_Provided material_
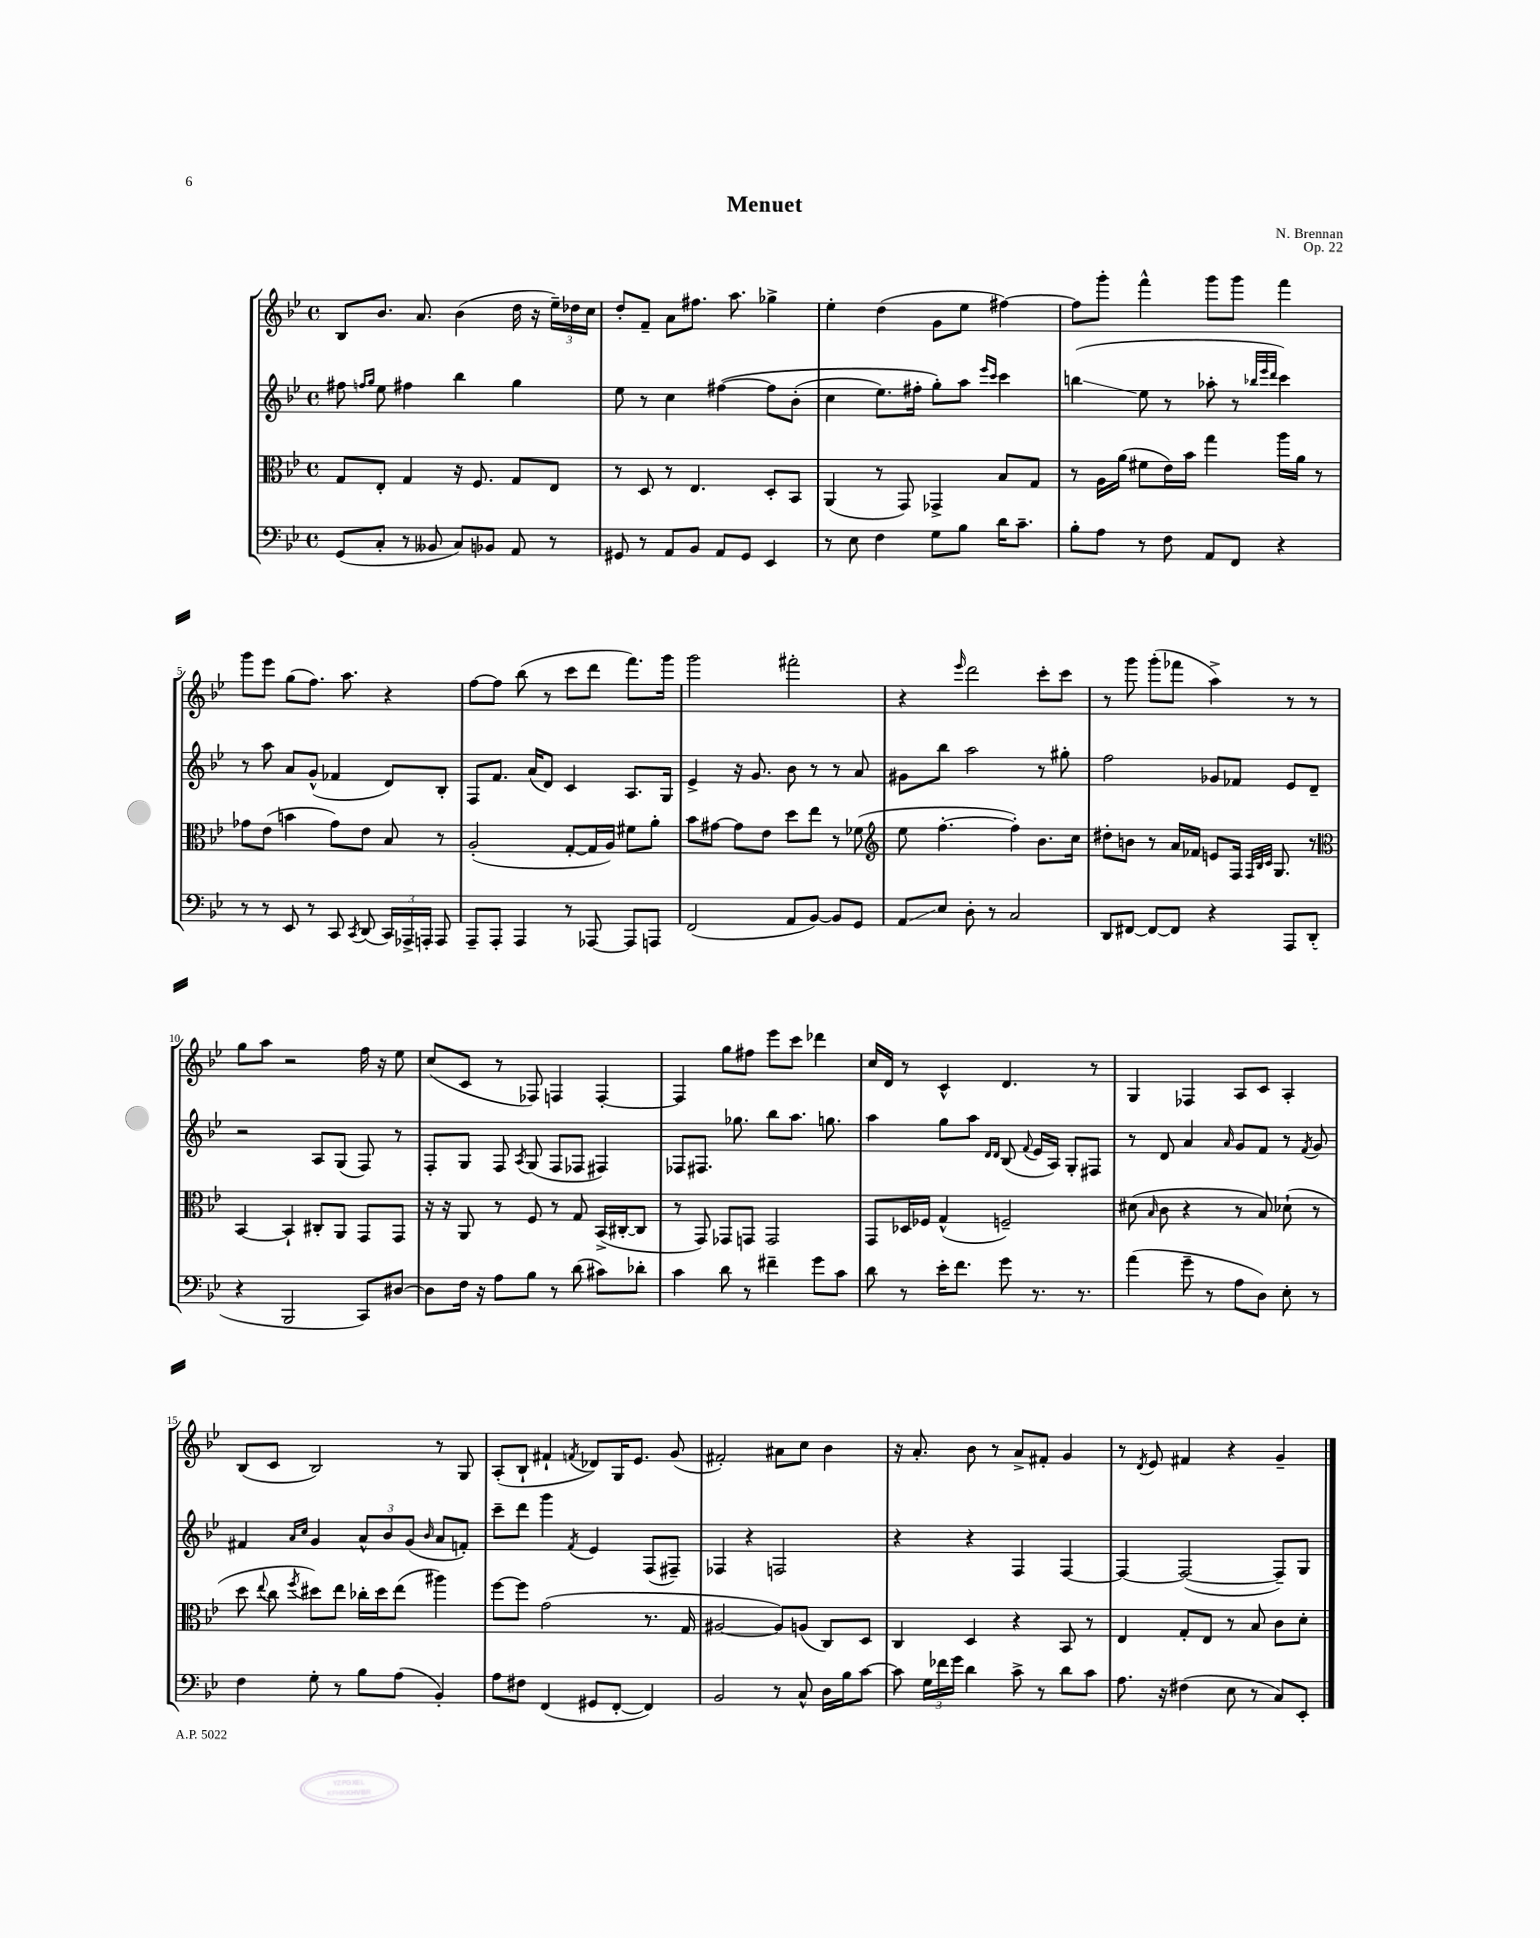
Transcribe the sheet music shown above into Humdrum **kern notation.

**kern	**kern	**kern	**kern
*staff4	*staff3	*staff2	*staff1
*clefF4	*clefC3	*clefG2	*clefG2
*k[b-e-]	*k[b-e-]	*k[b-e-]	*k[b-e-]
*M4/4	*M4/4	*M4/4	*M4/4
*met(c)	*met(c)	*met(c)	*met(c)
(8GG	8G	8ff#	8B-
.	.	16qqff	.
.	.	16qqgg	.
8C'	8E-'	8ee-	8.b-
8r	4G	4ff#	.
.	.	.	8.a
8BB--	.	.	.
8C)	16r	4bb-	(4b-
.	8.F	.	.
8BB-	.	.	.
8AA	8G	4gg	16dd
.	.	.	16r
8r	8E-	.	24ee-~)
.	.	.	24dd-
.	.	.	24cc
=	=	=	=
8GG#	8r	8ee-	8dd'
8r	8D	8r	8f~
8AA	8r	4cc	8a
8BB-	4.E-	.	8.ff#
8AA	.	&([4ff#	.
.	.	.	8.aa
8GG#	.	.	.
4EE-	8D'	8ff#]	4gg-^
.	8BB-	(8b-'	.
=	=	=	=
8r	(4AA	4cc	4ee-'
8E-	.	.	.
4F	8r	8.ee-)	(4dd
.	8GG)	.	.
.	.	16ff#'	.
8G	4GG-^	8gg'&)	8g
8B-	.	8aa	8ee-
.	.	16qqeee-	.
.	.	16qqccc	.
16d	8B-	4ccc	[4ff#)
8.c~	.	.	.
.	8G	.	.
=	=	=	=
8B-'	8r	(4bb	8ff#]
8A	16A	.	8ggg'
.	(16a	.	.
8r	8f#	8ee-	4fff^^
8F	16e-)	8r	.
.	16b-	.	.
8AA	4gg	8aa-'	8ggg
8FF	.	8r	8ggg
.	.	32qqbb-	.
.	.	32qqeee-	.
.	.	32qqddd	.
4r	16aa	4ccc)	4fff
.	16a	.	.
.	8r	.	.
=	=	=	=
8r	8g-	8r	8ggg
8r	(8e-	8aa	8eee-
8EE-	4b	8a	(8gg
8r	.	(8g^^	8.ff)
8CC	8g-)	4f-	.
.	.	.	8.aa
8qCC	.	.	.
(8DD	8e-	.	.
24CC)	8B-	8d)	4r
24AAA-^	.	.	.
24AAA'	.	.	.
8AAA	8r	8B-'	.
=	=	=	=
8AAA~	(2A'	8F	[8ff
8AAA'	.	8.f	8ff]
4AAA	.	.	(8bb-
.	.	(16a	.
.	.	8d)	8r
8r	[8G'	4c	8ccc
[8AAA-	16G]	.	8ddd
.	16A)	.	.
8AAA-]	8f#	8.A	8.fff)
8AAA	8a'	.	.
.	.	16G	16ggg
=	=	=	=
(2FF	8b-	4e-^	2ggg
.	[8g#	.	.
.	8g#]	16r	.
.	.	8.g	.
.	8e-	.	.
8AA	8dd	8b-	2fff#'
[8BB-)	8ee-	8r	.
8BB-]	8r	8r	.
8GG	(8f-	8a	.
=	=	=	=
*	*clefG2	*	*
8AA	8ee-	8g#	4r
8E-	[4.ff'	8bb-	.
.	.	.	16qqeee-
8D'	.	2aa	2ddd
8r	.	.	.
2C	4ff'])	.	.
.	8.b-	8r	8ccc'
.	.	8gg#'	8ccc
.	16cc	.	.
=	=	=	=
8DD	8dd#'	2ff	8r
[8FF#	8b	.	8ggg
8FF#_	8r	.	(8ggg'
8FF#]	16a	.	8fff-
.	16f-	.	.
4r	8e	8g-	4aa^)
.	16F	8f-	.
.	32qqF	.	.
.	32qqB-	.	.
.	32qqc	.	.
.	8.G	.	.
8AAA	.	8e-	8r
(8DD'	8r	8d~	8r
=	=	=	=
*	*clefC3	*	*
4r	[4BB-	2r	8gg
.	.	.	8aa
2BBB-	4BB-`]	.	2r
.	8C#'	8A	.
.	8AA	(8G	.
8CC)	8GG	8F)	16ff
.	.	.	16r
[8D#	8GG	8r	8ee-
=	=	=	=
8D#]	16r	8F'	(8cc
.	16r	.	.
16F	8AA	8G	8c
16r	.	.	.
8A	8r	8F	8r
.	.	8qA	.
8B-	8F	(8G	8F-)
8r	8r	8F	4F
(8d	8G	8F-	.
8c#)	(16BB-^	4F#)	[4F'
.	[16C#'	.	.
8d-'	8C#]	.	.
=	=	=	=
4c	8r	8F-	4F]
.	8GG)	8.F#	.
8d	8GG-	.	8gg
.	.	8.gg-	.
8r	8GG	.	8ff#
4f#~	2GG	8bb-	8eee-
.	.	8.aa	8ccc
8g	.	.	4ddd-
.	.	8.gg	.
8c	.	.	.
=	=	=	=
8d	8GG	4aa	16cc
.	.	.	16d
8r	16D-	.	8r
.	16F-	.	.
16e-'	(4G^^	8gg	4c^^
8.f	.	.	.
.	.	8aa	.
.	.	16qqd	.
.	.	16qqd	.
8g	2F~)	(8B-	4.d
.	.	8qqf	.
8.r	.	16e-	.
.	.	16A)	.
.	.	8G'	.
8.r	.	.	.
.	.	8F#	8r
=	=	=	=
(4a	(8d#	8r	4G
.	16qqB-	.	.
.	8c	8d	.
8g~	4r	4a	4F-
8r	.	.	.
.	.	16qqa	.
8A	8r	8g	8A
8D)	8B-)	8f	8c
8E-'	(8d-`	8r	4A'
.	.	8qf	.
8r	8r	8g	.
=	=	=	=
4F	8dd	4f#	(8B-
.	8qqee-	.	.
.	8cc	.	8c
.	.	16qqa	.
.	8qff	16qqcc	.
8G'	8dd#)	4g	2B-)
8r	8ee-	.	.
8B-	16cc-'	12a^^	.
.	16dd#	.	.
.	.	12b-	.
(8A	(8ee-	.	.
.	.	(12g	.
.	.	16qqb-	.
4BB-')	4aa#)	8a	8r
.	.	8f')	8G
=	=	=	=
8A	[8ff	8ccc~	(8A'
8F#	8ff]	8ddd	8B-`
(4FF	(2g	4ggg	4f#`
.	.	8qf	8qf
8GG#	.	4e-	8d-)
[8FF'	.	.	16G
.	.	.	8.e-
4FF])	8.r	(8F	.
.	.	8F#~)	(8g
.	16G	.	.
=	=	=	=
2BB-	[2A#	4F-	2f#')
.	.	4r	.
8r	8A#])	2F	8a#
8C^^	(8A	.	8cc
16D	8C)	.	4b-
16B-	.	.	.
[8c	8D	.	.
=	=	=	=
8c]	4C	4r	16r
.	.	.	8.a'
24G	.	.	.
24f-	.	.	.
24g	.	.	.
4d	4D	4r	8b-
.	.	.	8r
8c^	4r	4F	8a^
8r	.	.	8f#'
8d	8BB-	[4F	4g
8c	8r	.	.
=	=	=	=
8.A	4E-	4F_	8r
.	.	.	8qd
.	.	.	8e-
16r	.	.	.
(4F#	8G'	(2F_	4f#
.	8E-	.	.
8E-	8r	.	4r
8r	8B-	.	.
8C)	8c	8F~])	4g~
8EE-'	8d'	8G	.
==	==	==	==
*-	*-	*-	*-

_Written instruction_
Collect every line in the entries above that contains the string "kern". Case counts.

_Response_
Transcribe the sheet music shown above into Humdrum **kern notation.
**kern	**kern	**kern	**kern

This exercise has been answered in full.